## Dataset entries
▬▬▬▬▬▬▬▬▬▬

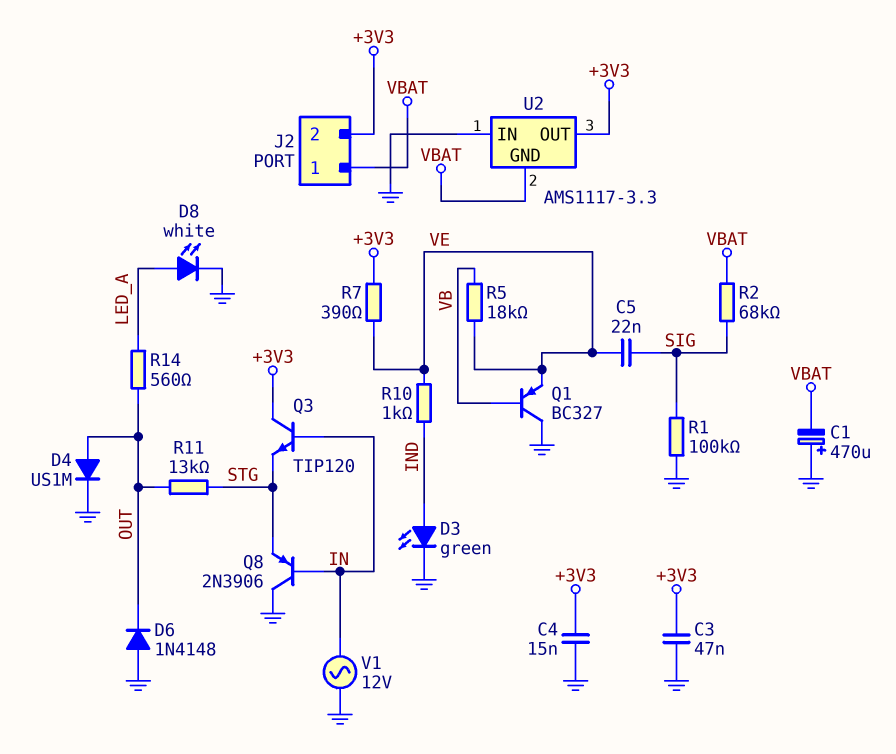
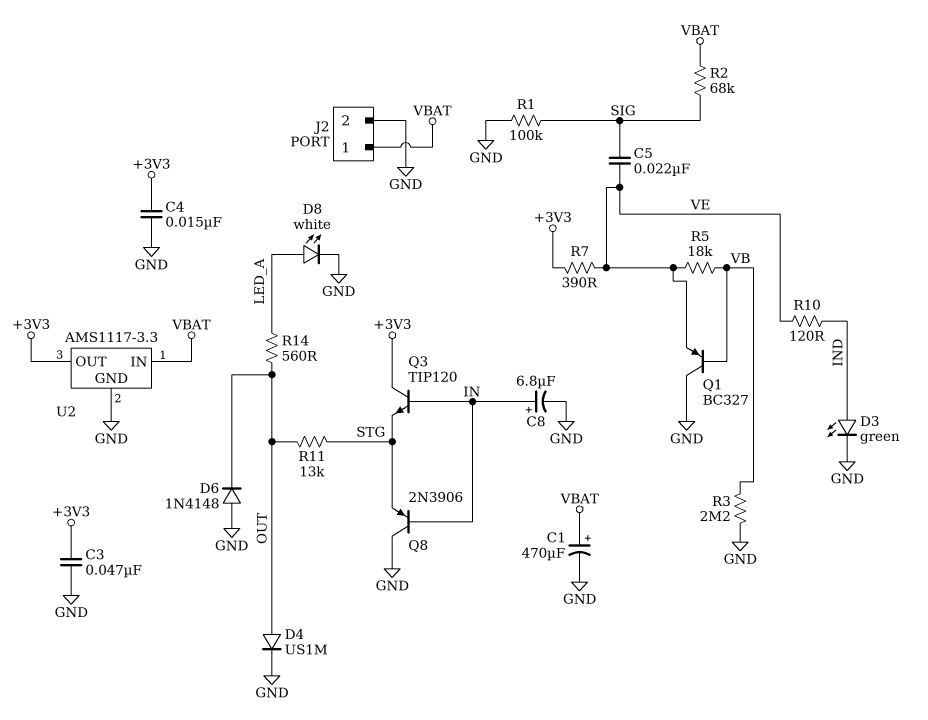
C1: 470uF (plus GND, minus VBAT) -> 470uF (plus VBAT, minus GND)
C8: none -> 6.8uF (plus IN, minus GND)
J2 pin 2: +3V3 -> GND
R3: none -> 2.2M (GND, VB)
R10: 1k (IND, VE) -> 120 (IND, VE)
U2 pin GND: VBAT -> GND
U2 pin IN: GND -> VBAT
V1: AC 12V (GND, IN) -> none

▬▬▬▬▬▬▬▬▬▬

## Your instructions
Only the lines from the one containing "J2 pin 2: +3V3 -> GND" through the last line of the records are to be set down, exactly as they appear.

## Answer to the problem
J2 pin 2: +3V3 -> GND
R3: none -> 2.2M (GND, VB)
R10: 1k (IND, VE) -> 120 (IND, VE)
U2 pin GND: VBAT -> GND
U2 pin IN: GND -> VBAT
V1: AC 12V (GND, IN) -> none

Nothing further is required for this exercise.